***** Supplied data
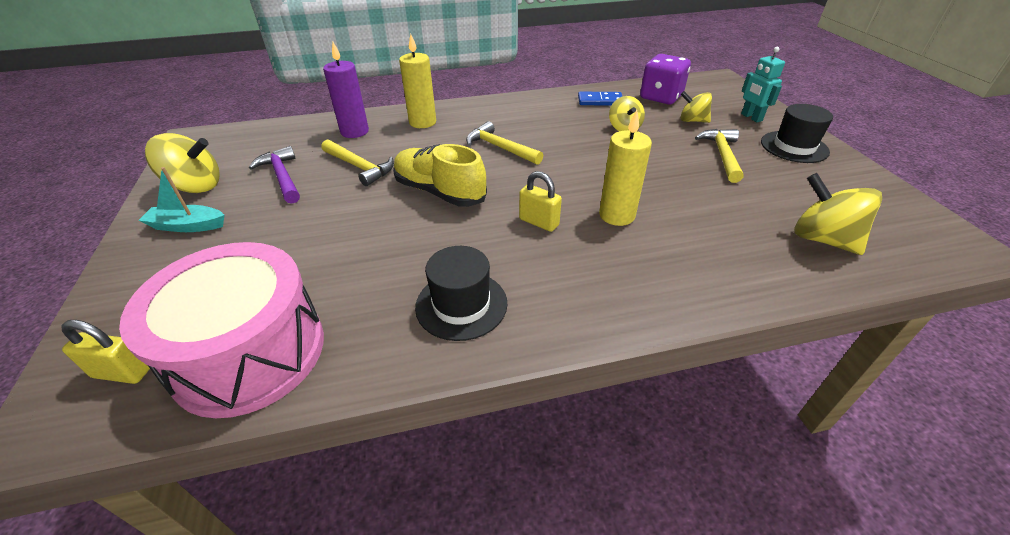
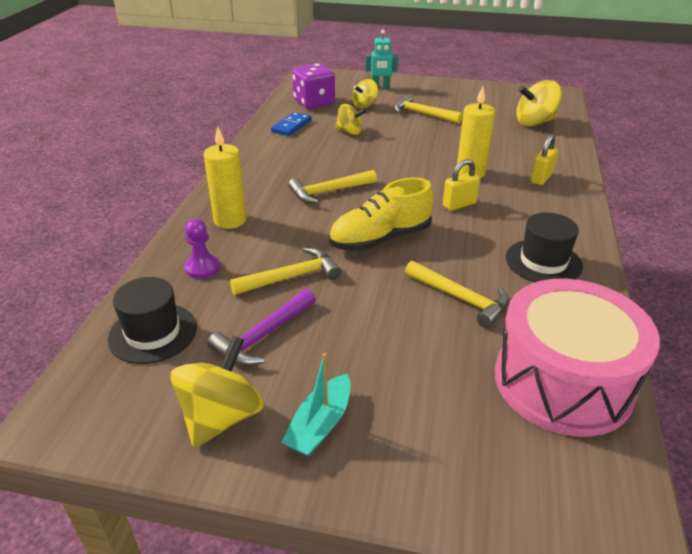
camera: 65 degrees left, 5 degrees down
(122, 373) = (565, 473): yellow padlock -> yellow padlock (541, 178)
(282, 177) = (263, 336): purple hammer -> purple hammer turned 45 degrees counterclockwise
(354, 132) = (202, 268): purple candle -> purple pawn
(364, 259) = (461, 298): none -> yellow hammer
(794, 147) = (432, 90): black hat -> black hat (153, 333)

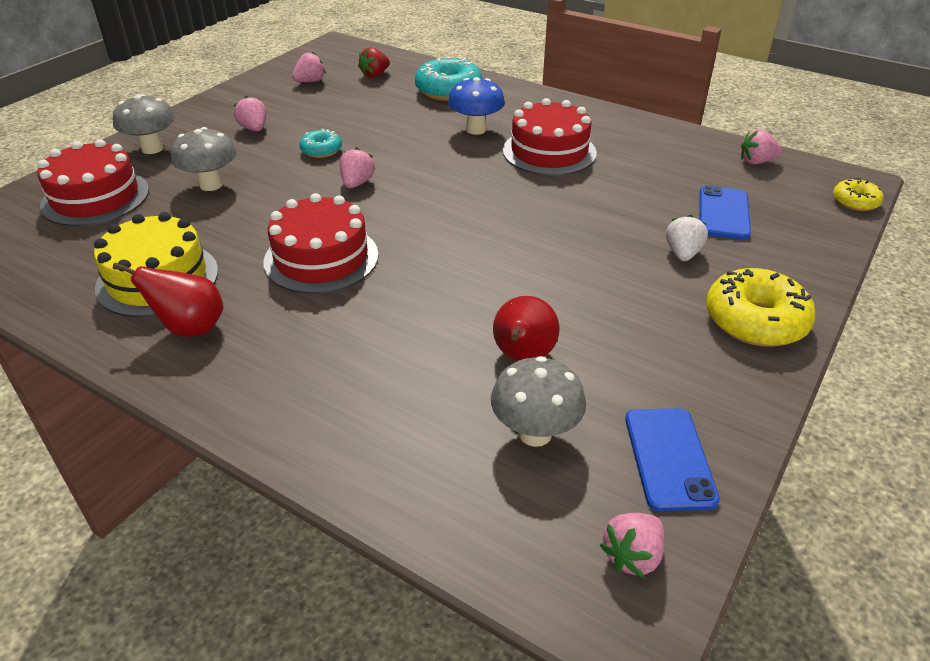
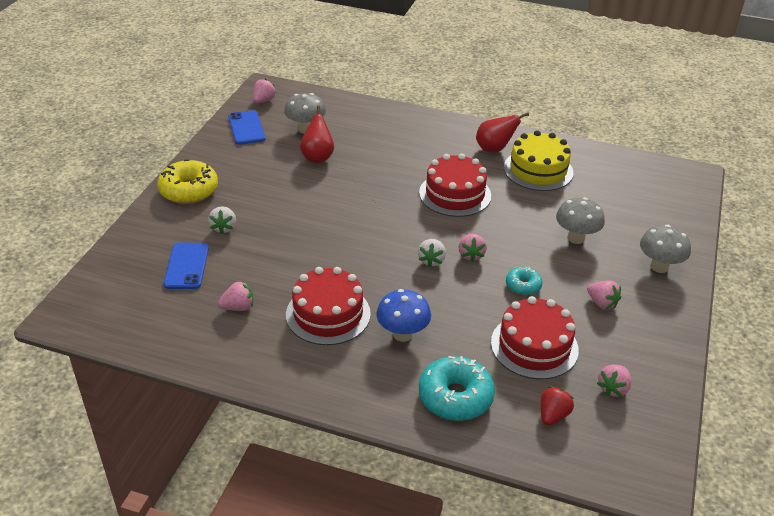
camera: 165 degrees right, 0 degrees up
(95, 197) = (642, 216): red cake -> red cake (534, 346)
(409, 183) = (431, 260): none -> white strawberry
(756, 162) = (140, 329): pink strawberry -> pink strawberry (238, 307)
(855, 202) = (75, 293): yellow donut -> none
**********
* [Description of the task]:
Please output the line that contains "(409, 183) = (431, 260): none" and every line after it in the entries above, exactly, and nothing more.

* [Result]:
(409, 183) = (431, 260): none -> white strawberry
(756, 162) = (140, 329): pink strawberry -> pink strawberry (238, 307)
(855, 202) = (75, 293): yellow donut -> none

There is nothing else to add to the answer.